Task prompt.
Every line from the one bearing "white flat screwdriver 374,279,47,62" through the last line of the records below is to be output exactly, and no other line; leave out the pictures.

(Records from a data collection)
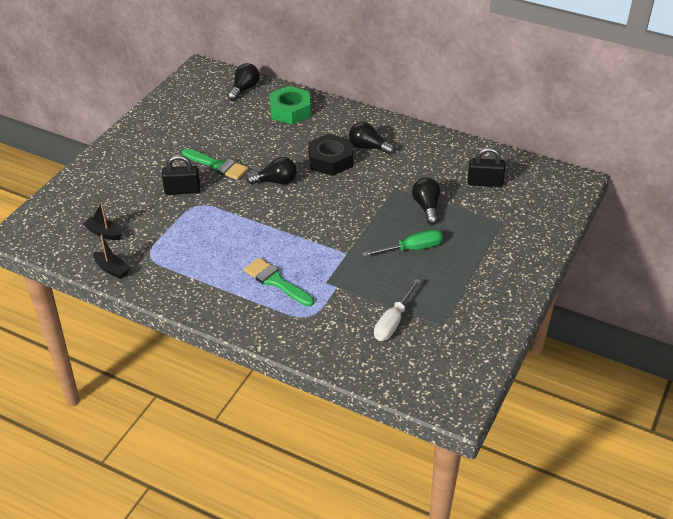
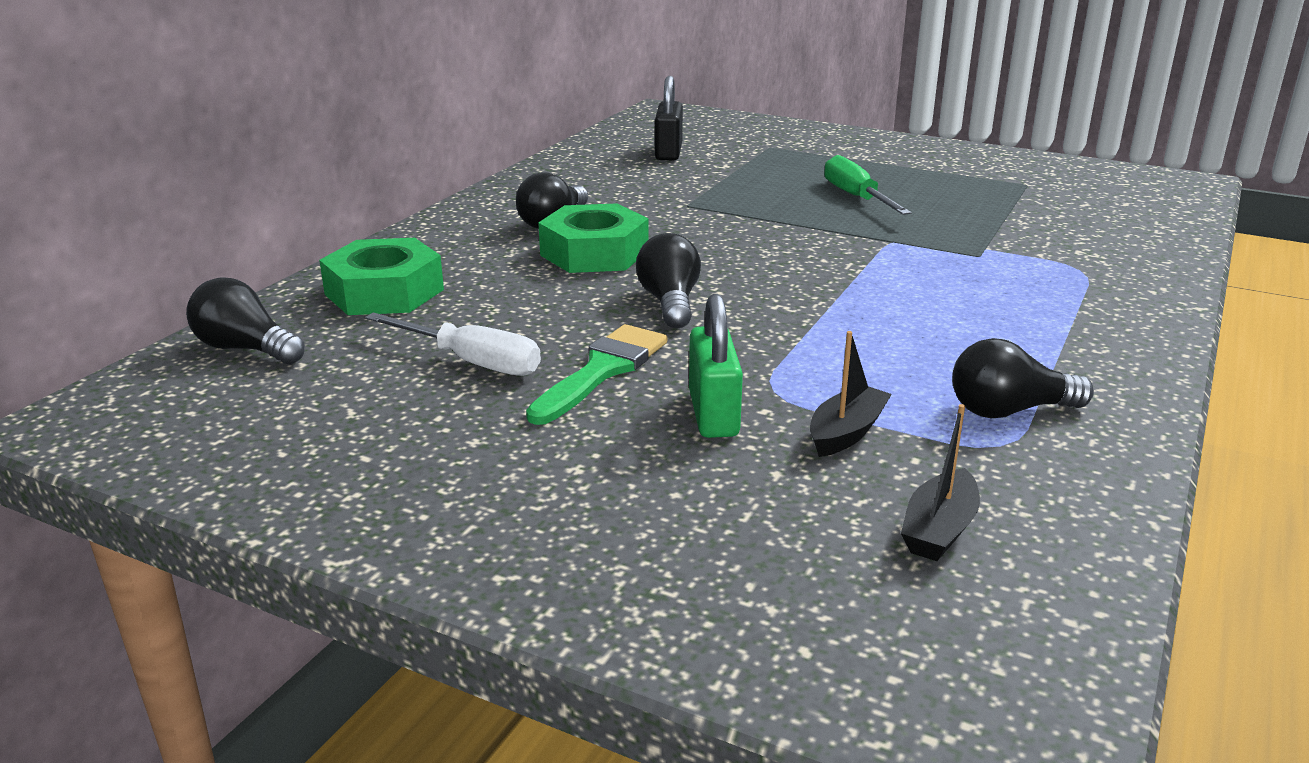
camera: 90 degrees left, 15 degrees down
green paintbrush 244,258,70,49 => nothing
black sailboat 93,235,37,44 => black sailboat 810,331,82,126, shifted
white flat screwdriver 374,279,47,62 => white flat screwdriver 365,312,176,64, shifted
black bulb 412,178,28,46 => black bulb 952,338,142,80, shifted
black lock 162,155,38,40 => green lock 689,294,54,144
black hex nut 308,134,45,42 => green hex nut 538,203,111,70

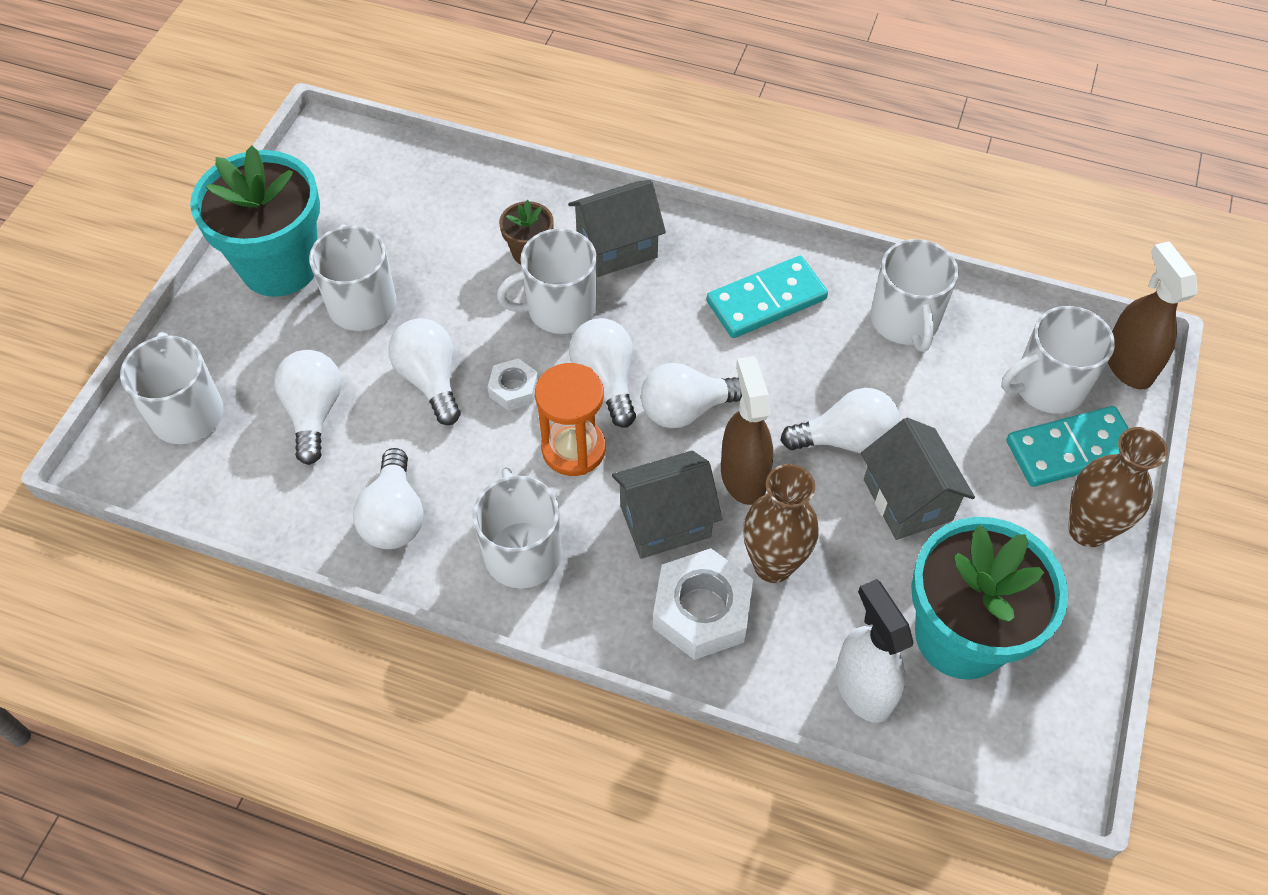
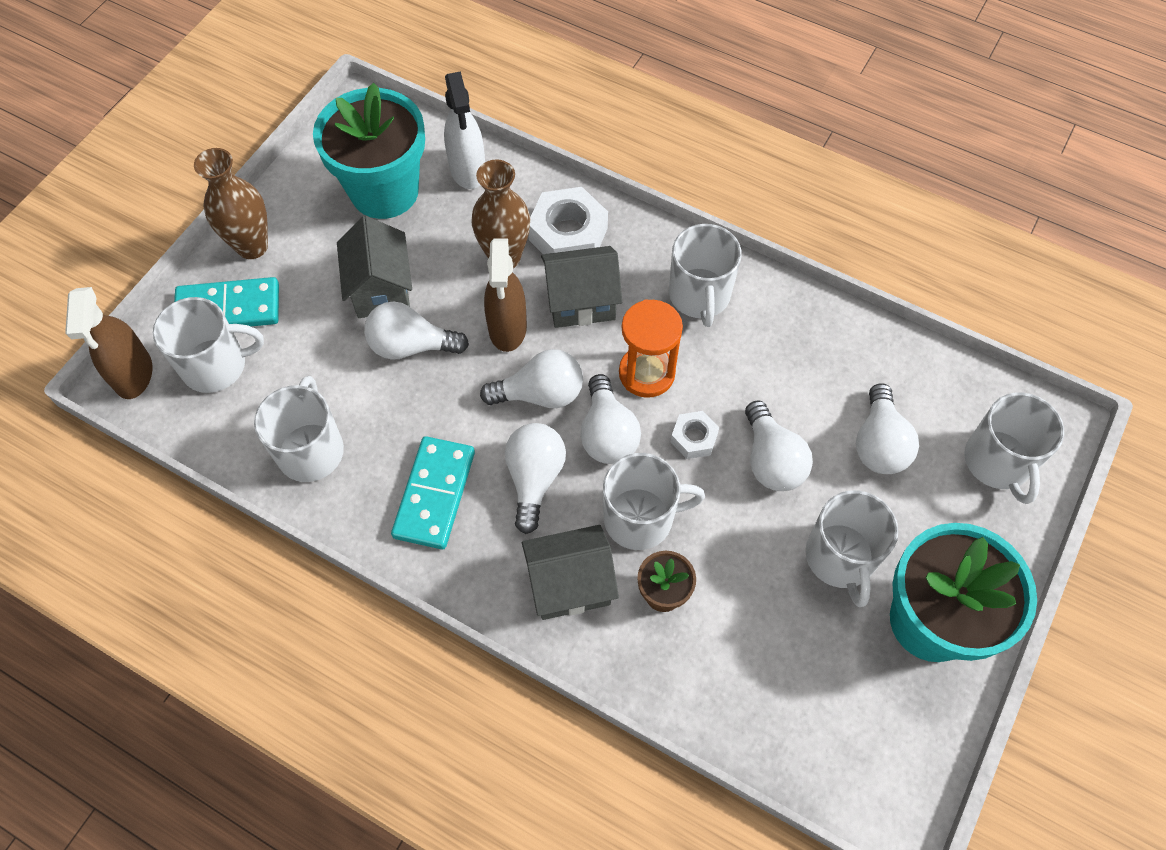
camera: 170 degrees left, 5 degrees up
white bulb 353,448,71,101 => white bulb 505,423,61,111, shifted
aqua domino 707,256,121,82 => aqua domino 391,436,84,113, 60 degrees counterclockwise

Answer space.
white flat screwdriver 374,279,47,62 => white flat screwdriver 365,312,176,64, shifted
black bulb 412,178,28,46 => black bulb 952,338,142,80, shifted
black lock 162,155,38,40 => green lock 689,294,54,144
black hex nut 308,134,45,42 => green hex nut 538,203,111,70

camera: 170 degrees left, 5 degrees up
white bulb 353,448,71,101 => white bulb 505,423,61,111, shifted
aqua domino 707,256,121,82 => aqua domino 391,436,84,113, 60 degrees counterclockwise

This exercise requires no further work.